**Given data:**
________
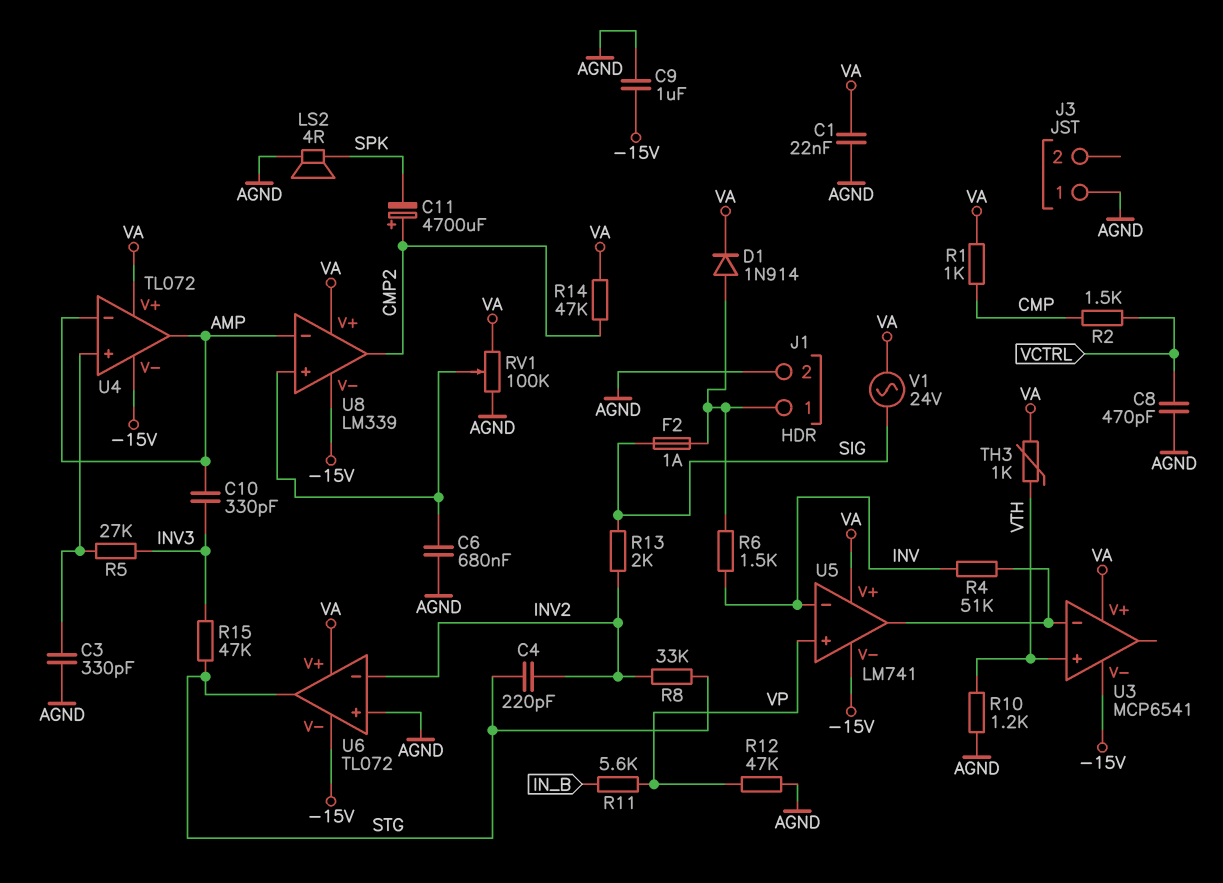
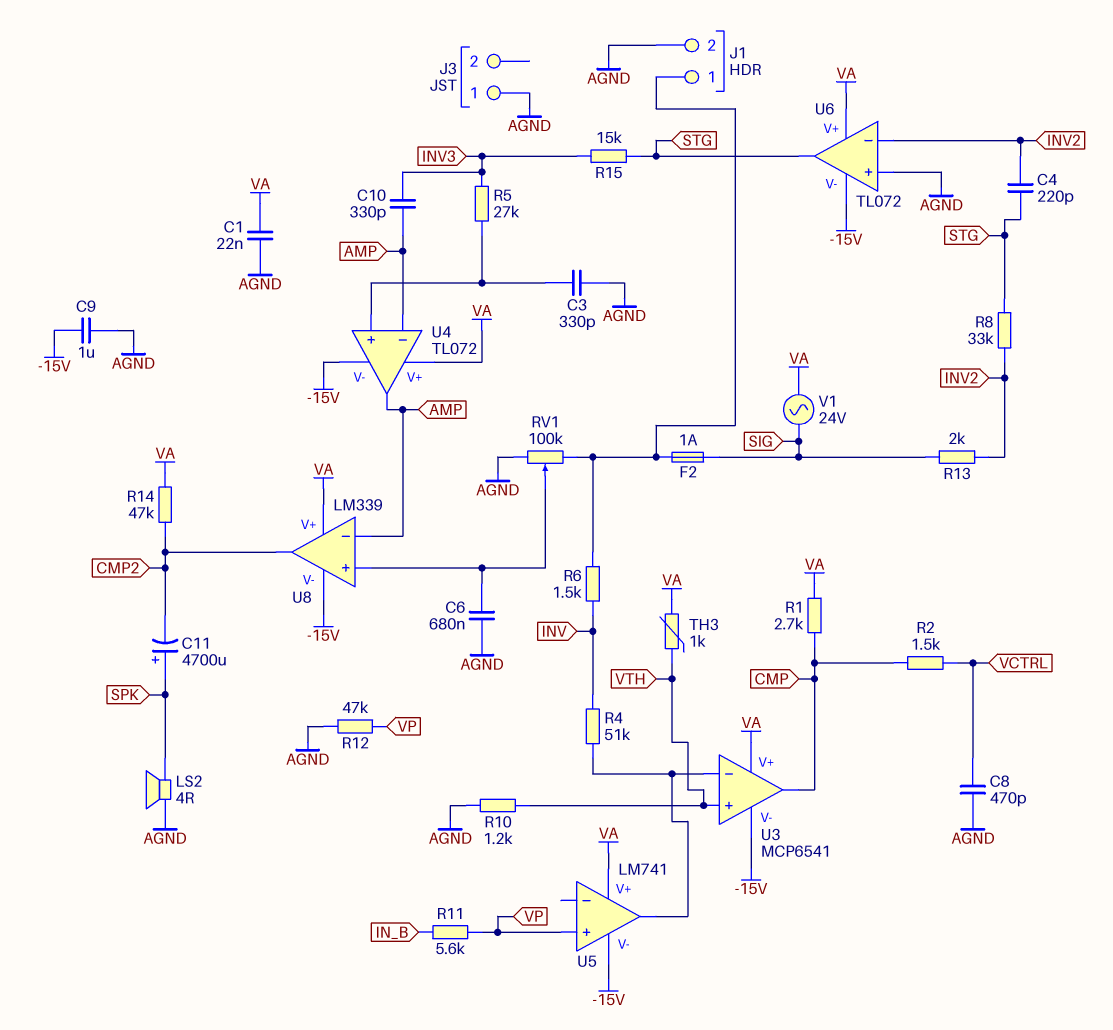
C11: 4700uF (plus CMP2, minus SPK) -> 4700uF (plus SPK, minus CMP2)
D1: diode 1N914 (A J1/1, K VA) -> none
R1: 1k (CMP, VA) -> 2.7k (CMP, VA)
R15: 47k (INV3, STG) -> 15k (INV3, STG)
RV1: 100k (AGND, VA, wiper U8/in+) -> 100k (AGND, J1/1, wiper U8/in+)
U3 pin out: none -> CMP
U5 pin in-: INV -> none

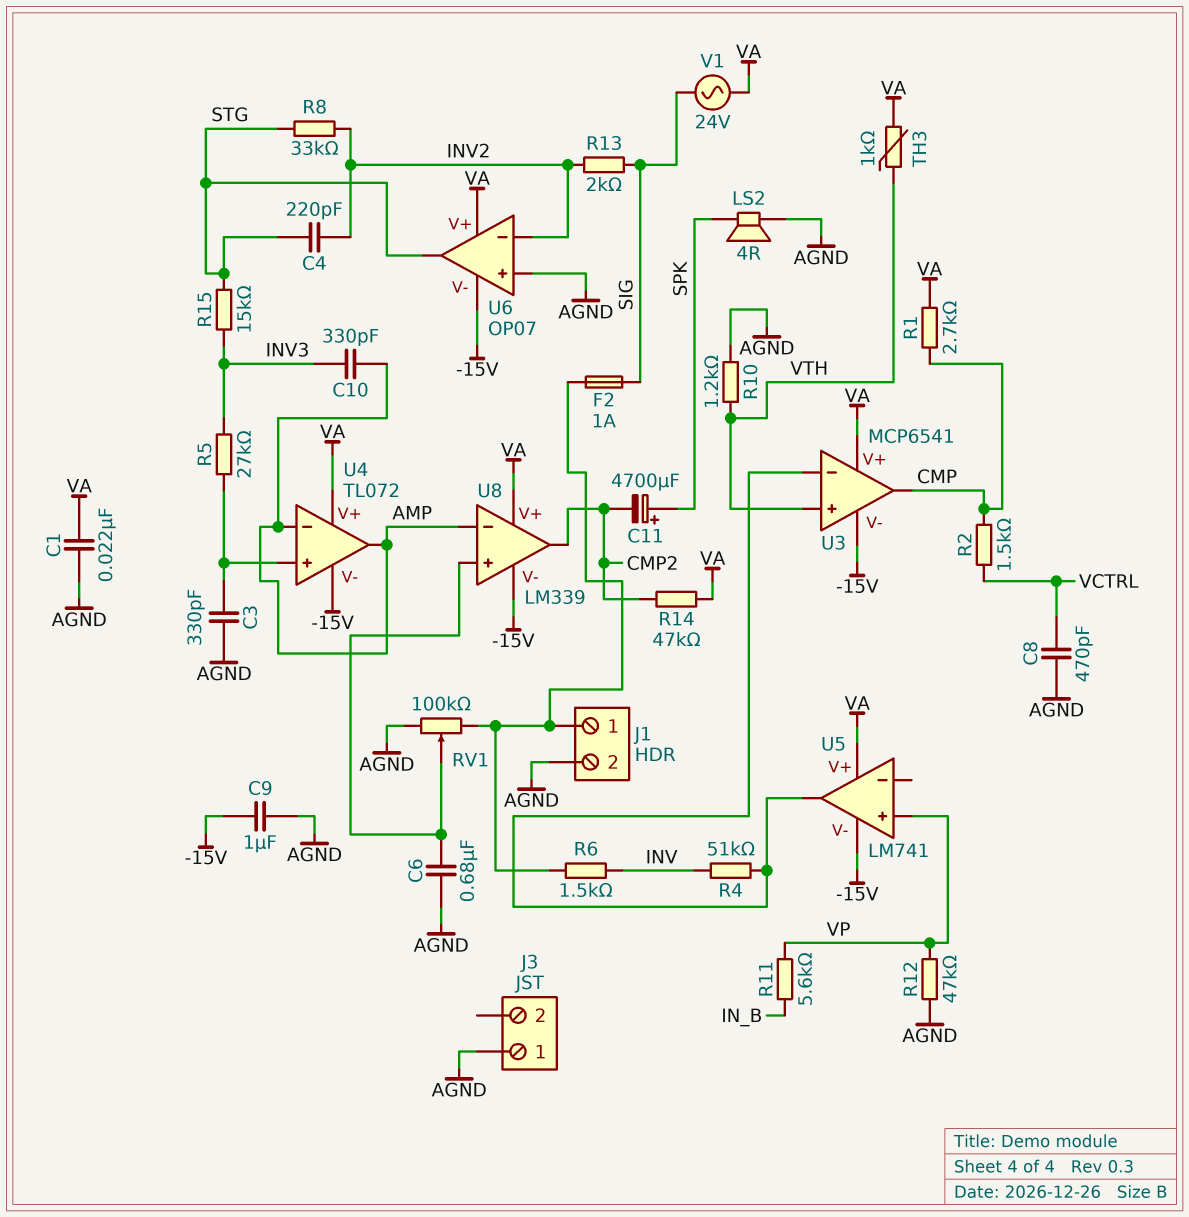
U6: TL072 -> OP07

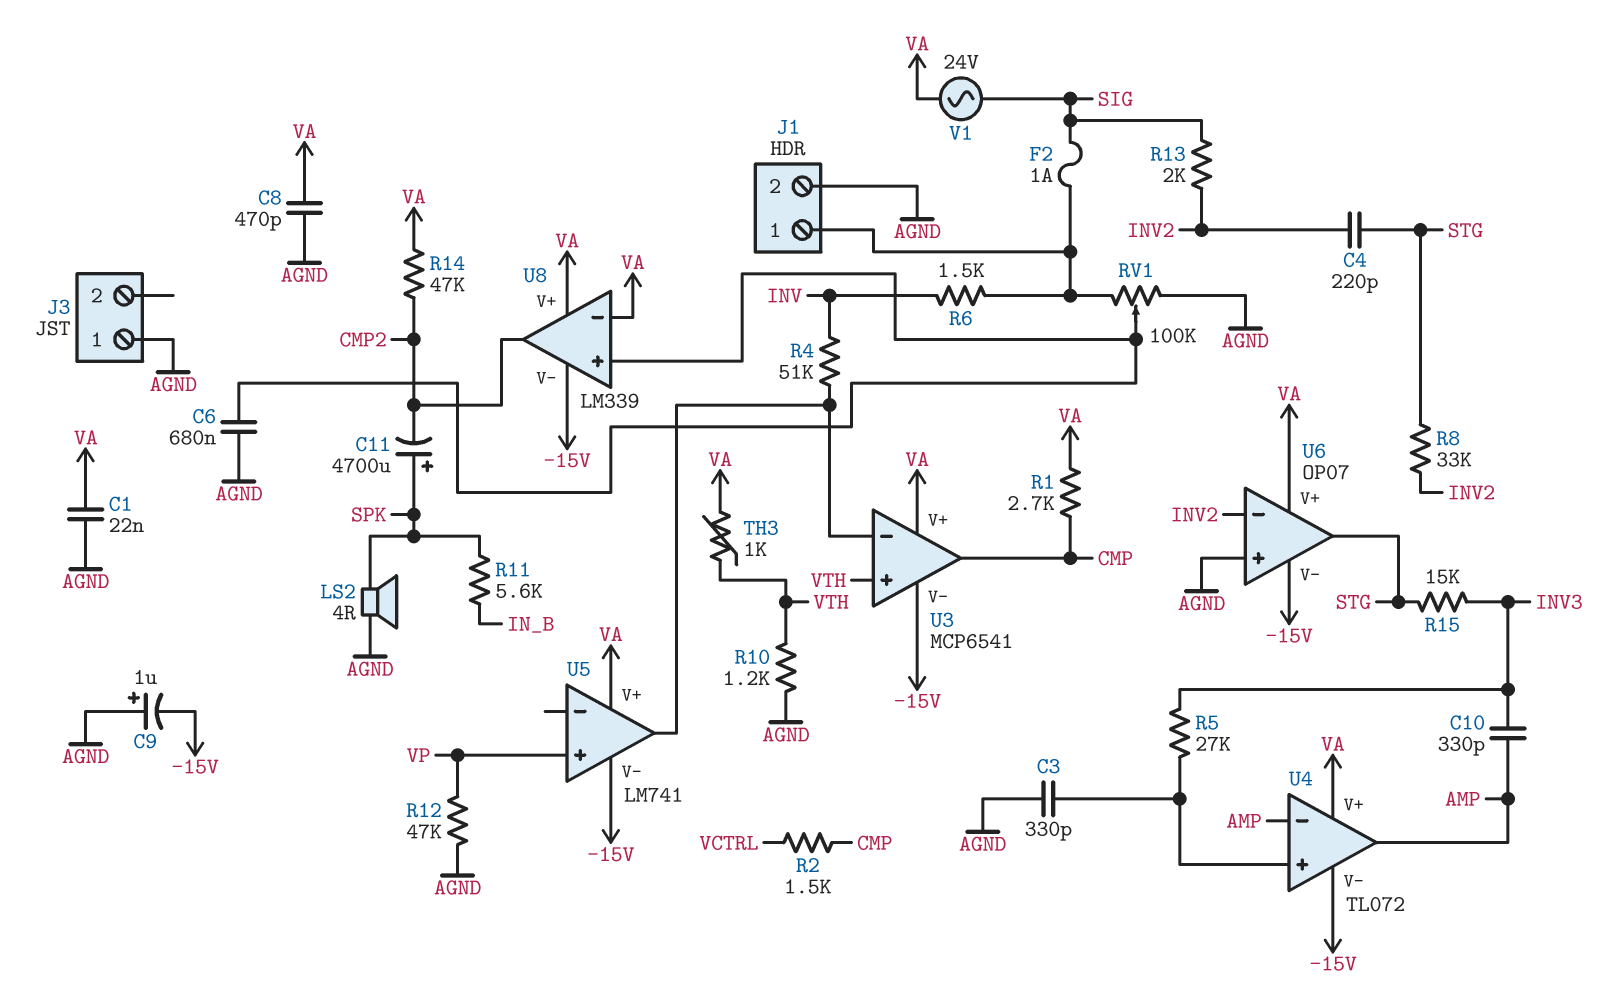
C8: 470pF (AGND, VCTRL) -> 470pF (AGND, VA)
C9: 1uF (-15V, AGND) -> 1uF (plus AGND, minus -15V)
R11: 5.6k (IN_B, VP) -> 5.6k (IN_B, SPK)
U8 pin in-: AMP -> VA

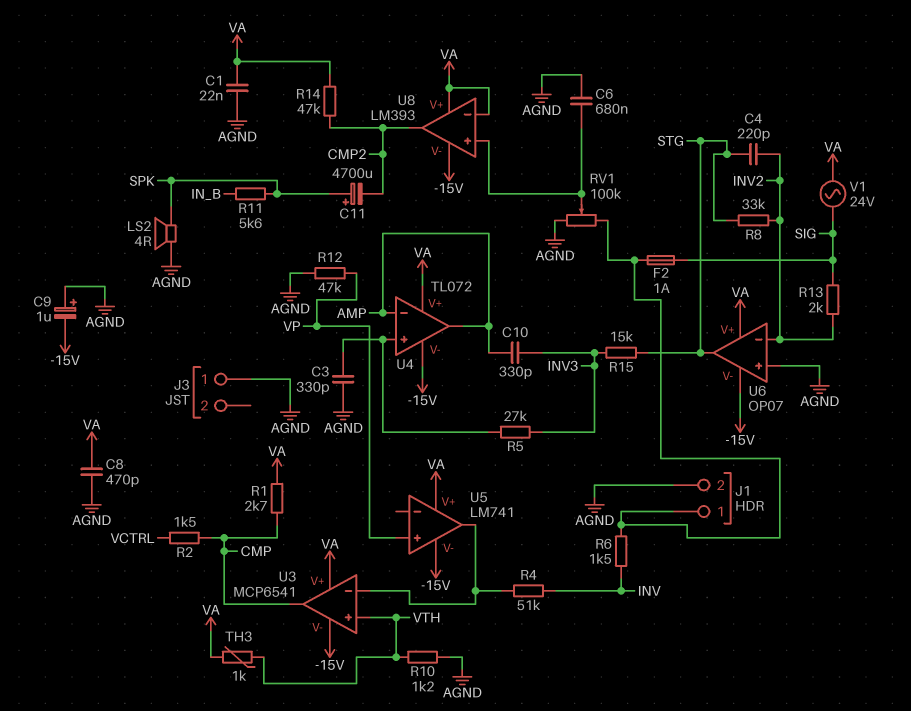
U8: LM339 -> LM393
________
Transcribe the lines that run from the line bearing "R1: 1k (CMP, VA) -> 2.7k (CMP, VA)" through the last line of the data. Keep the wording exact and leave out every picture.

**The answer:**
R1: 1k (CMP, VA) -> 2.7k (CMP, VA)
R15: 47k (INV3, STG) -> 15k (INV3, STG)
RV1: 100k (AGND, VA, wiper U8/in+) -> 100k (AGND, J1/1, wiper U8/in+)
U3 pin out: none -> CMP
U5 pin in-: INV -> none

U6: TL072 -> OP07

C8: 470pF (AGND, VCTRL) -> 470pF (AGND, VA)
C9: 1uF (-15V, AGND) -> 1uF (plus AGND, minus -15V)
R11: 5.6k (IN_B, VP) -> 5.6k (IN_B, SPK)
U8 pin in-: AMP -> VA

U8: LM339 -> LM393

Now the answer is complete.